Examine the records and identify each line that includes the string "spoon". Copy those lines.

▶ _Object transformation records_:
⟨
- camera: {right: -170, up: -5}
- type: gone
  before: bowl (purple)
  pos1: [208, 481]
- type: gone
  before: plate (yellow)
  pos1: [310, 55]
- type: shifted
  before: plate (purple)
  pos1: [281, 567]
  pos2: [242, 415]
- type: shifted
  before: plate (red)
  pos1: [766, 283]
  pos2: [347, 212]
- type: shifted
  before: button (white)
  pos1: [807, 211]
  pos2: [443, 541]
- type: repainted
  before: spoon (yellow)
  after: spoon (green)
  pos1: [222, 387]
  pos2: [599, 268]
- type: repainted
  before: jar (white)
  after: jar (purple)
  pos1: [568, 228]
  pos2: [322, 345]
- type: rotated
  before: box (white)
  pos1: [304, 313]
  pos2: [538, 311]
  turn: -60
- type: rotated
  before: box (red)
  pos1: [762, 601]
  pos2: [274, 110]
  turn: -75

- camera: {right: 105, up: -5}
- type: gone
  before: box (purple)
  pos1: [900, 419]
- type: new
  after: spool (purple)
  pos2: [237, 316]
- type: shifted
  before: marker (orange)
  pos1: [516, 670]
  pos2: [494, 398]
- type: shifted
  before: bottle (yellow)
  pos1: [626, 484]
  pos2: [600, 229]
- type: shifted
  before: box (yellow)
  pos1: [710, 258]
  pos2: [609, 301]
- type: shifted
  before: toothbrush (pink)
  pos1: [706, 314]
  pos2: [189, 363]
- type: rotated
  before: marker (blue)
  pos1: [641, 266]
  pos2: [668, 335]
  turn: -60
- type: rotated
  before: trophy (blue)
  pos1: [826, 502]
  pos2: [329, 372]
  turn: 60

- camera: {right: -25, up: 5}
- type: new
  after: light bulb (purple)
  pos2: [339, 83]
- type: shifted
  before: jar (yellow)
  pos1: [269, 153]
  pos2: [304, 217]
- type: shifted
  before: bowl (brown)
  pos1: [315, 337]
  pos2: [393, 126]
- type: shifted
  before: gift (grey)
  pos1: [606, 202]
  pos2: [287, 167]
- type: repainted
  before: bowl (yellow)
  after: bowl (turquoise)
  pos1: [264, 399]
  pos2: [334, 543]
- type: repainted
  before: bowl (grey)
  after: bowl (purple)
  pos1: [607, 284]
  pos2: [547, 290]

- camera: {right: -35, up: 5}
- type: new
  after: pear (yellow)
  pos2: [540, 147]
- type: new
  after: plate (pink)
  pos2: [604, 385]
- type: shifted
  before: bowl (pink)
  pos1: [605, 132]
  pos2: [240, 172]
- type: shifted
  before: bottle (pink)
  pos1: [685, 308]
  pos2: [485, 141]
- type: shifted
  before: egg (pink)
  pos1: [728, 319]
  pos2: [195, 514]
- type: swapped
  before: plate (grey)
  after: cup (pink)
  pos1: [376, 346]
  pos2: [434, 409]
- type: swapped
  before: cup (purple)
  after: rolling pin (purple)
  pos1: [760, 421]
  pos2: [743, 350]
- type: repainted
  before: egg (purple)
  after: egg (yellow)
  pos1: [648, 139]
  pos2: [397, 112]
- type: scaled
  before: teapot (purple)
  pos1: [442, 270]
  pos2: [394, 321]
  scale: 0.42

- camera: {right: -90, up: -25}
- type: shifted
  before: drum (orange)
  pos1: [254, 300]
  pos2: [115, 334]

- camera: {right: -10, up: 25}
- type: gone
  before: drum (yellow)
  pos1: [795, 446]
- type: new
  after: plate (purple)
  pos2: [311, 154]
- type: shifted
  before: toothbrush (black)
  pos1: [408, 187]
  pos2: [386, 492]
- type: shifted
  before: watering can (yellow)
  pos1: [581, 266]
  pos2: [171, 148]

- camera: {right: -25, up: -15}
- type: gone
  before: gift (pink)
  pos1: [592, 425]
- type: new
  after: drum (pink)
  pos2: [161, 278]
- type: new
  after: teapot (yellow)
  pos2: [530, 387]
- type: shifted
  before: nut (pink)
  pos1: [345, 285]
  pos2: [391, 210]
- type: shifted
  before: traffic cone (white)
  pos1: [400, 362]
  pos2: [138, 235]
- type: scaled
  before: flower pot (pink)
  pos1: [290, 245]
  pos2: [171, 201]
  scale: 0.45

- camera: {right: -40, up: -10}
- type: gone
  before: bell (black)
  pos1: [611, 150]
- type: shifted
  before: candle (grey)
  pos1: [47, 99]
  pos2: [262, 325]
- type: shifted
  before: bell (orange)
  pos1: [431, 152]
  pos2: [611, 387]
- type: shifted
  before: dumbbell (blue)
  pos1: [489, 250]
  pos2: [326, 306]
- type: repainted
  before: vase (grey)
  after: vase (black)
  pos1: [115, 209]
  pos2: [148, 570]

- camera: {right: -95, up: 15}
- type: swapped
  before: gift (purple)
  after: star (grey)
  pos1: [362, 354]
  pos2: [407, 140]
⟩
▶ _Answer to this exercise_:
  before: spoon (yellow)
  after: spoon (green)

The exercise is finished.